-- Recorded data --
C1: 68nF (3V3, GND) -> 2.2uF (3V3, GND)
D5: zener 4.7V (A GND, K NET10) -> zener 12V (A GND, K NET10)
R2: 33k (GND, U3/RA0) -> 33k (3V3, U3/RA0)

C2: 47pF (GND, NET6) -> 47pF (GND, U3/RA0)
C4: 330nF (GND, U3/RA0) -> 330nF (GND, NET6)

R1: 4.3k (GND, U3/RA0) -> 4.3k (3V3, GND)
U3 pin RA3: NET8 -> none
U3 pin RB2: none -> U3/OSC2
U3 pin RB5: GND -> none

-- What you should do --
The line containing "C2: 47pF (GND, NET6) -> 47pF (GND, U3/RA0)" opens the range, and the last line of the entries closes it; copy that range exactly.

-- Result below --
C2: 47pF (GND, NET6) -> 47pF (GND, U3/RA0)
C4: 330nF (GND, U3/RA0) -> 330nF (GND, NET6)

R1: 4.3k (GND, U3/RA0) -> 4.3k (3V3, GND)
U3 pin RA3: NET8 -> none
U3 pin RB2: none -> U3/OSC2
U3 pin RB5: GND -> none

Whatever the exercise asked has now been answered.